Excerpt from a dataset
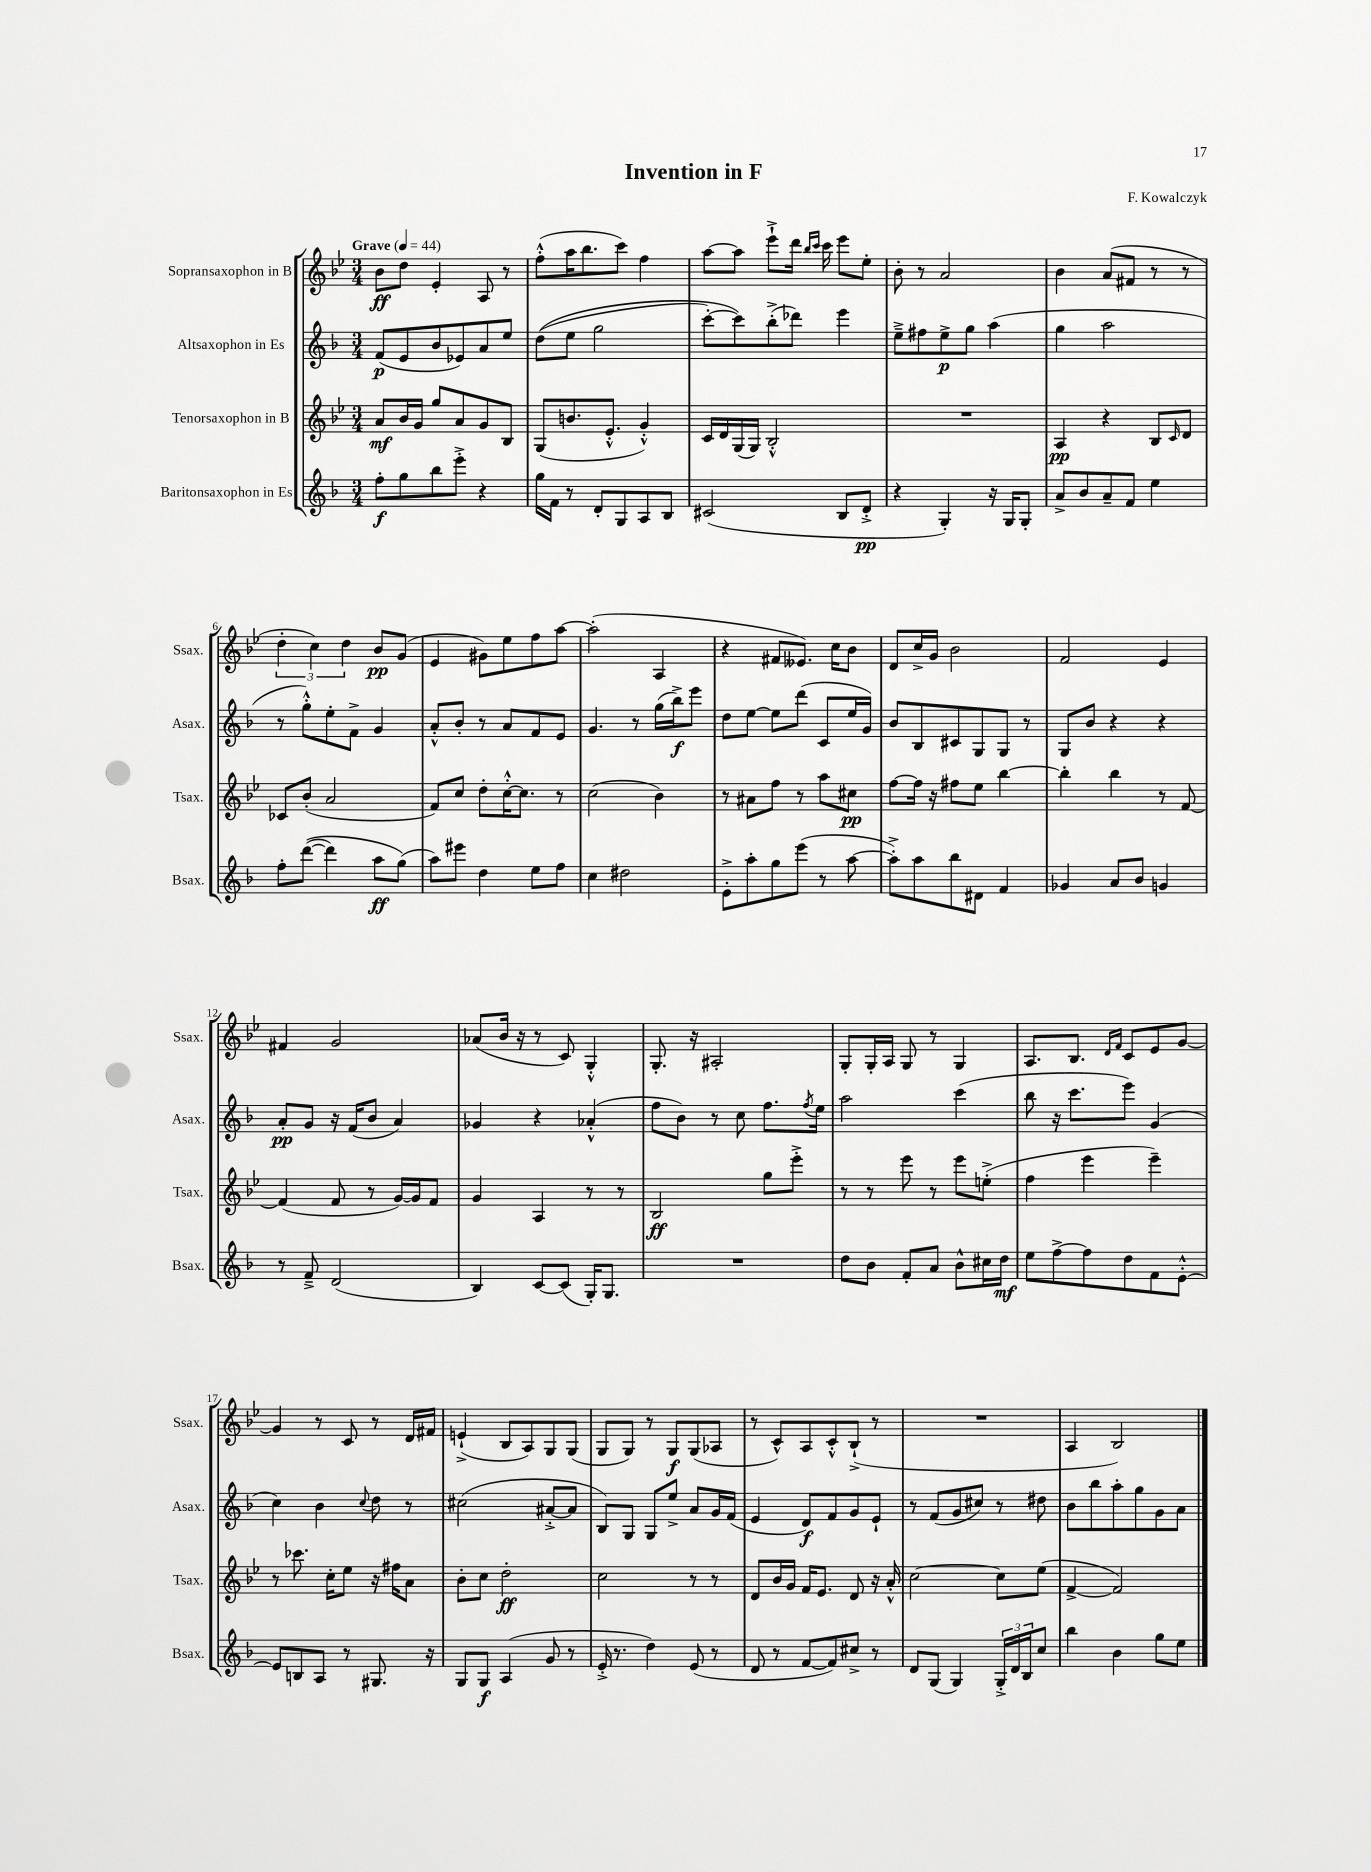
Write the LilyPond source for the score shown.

\header { title = "Invention in F" composer = "F. Kowalczyk" }
<<
\new StaffGroup <<
\new Staff = "s0" \with { instrumentName = "Sopransaxophon in B" shortInstrumentName = "Ssax." } {
    \clef treble \key bes \major \numericTimeSignature \time 3/4 \tempo "Grave" 4 = 44
    bes'8\ff d''8 ees'4-. a8 r8 |
    f''8-.-^( a''16 bes''8. c'''8) f''4 |
    a''8~ a''8 ees'''8-!-> d'''16 \grace { bes''16 c'''16 } c'''16 ees'''8 ees''8-. |
    bes'8-. r8 a'2 |
    bes'4 a'8( fis'8 r8 r8 |
    \tuplet 3/2 { d''4-. c''4) d''4 } bes'8\pp g'8( |
    ees'4 gis'8) ees''8 f''8 a''8~ |
    a''2-.( a4 |
    r4 fis'8 eeses'8.) c''16 bes'8 |
    d'8 c''16-> g'16 bes'2 |
    f'2 ees'4 |
    fis'4 g'2 |
    aes'8( bes'16 r16 r8 c'8) g4-.-^ |
    g8.-. r16 ais2-. |
    g8-. g16-. a16 g8 r8 g4 |
    a8. bes8. \grace { d'16 f'16 } c'8 ees'8 g'8~ |
    g'4 r8 c'8 r8 d'16 fis'16 |
    e'4-!->( bes8 a8) g8 g8( |
    g8 g8) r8 g8\f g8( aes8 |
    r8 c'8-^) a8 c'8-.-^ bes8-!->( r8 |
    R2. |
    a4 bes2) \bar "|." |
}
\new Staff = "s1" \with { instrumentName = "Altsaxophon in Es" shortInstrumentName = "Asax." } {
    \clef treble \key f \major \numericTimeSignature \time 3/4
    f'8\p( e'8 bes'8 ees'8) a'8 e''8 |
    d''8(\( e''8 g''2 |
    c'''8~-.) c'''8\) bes''8-.->( des'''8) e'''4 |
    e''8---> fis''8 e''8->\p g''8 a''4( |
    g''4 a''2 |
    r8 g''8-.-^) e''8-. f'8-> g'4 |
    a'8-.-^ bes'8-. r8 a'8 f'8 e'8 |
    g'4. r8 g''16( bes''16->\f) e'''8 |
    d''8 e''8~ e''8 d'''8( c'8 e''16 g'16) |
    bes'8 bes8 cis'8 g8 g8 r8 |
    g8 bes'8 r4 r4 |
    a'8-.\pp g'8 r16 f'16( bes'8 a'4) |
    ges'4 r4 aes'4-.-^( |
    f''8 bes'8) r8 c''8 f''8. \acciaccatura { f''8 } e''16 |
    a''2 c'''4( |
    bes''8 r16 c'''8. e'''8) g'4( |
    c''4) bes'4 \appoggiatura { c''8 } d''8 r8 |
    cis''2( ais'8~-.-> ais'8 |
    bes8) g8 g8 e''8-> a'8 g'16 f'16( |
    e'4 d'8\f) f'8 g'8 e'8-! |
    r8 f'8( g'8 cis''8) r8 dis''8 |
    bes'8 bes''8 a''8-. g''8 g'8 a'8 \bar "|." |
}
\new Staff = "s2" \with { instrumentName = "Tenorsaxophon in B" shortInstrumentName = "Tsax." } {
    \clef treble \key bes \major \numericTimeSignature \time 3/4
    a'8\mf bes'16 g'16 g''8 a'8 g'8 bes8 |
    g8( b'8. ees'8.-.-^ g'4-.-^) |
    c'16 d'16 g16( g16) bes2-.-^ |
    R2. |
    a4\pp r4 bes8 \grace { c'16 } d'8 |
    ces'8 bes'8-.( a'2 |
    f'8) c''8 d''8-. c''16~-.-^ c''8. r8 |
    c''2( bes'4) |
    r8 ais'8 f''8 r8 a''8 cis''8\pp |
    f''8~ f''16 r16 fis''8 ees''8 bes''4~ |
    bes''4-. bes''4 r8 f'8~ |
    f'4( f'8 r8 g'16~) g'16 f'8 |
    g'4 a4 r8 r8 |
    bes2\ff g''8 ees'''8-.-> |
    r8 r8 ees'''8 r8 ees'''8 e''8-.->( |
    f''4 ees'''4 ees'''4--) |
    r8 ces'''8. c''16-. ees''8 r16 fis''16 a'8 |
    bes'8-. c''8 d''2-.\ff |
    c''2 r8 r8 |
    d'8 bes'16 g'16 f'16 ees'8. d'8 r16 a'16-.-^ |
    c''2~ c''8 ees''8( |
    f'4~-> f'2) \bar "|." |
}
\new Staff = "s3" \with { instrumentName = "Baritonsaxophon in Es" shortInstrumentName = "Bsax." } {
    \clef treble \key f \major \numericTimeSignature \time 3/4
    f''8-.\f g''8 bes''8 e'''8-.-> r4 |
    g''16 f'16 r8 d'8-. g8 a8 bes8 |
    cis'2( bes8 d'8-.->\pp |
    r4 g4-.) r16 g16 g8-. |
    a'8-> bes'8 a'8-- f'8 e''4 |
    f''8-. d'''8~(\( d'''4) a''8\ff g''8(\) |
    a''8) eis'''8 d''4 e''8 f''8 |
    c''4 dis''2 |
    e'8-.-> a''8-. g''8 e'''8( r8 a''8~ |
    a''8-.->) a''8 bes''8 dis'8 f'4 |
    ges'4 a'8 bes'8 g'4 |
    r8 f'8---> d'2( |
    bes4) c'8~ c'8( g16-.) g8. |
    R2. |
    d''8 bes'8 f'8-. a'8 bes'8-^ cis''16 d''16\mf |
    e''8 f''8~-> f''8 d''8 f'8 e'8~-.-^ |
    e'8 b8 a8 r8 gis8. r16 |
    g8 g8\f a4( g'8 r8 |
    e'16-.-> r8. d''4) e'8( r8 |
    d'8 r8 f'8~ f'8) cis''8-> r8 |
    d'8 g8( g4) \tuplet 3/2 { g16-.-> d'16 bes16 } c''8 |
    bes''4 bes'4 g''8 e''8 \bar "|." |
}
>>
>>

● **Task instructions**
Locate every line above that contains the string "numericTimeSignature" and copy each one out. Case matters.

● **Solved problem**
    \clef treble \key bes \major \numericTimeSignature \time 3/4 \tempo "Grave" 4 = 44
    \clef treble \key f \major \numericTimeSignature \time 3/4
    \clef treble \key bes \major \numericTimeSignature \time 3/4
    \clef treble \key f \major \numericTimeSignature \time 3/4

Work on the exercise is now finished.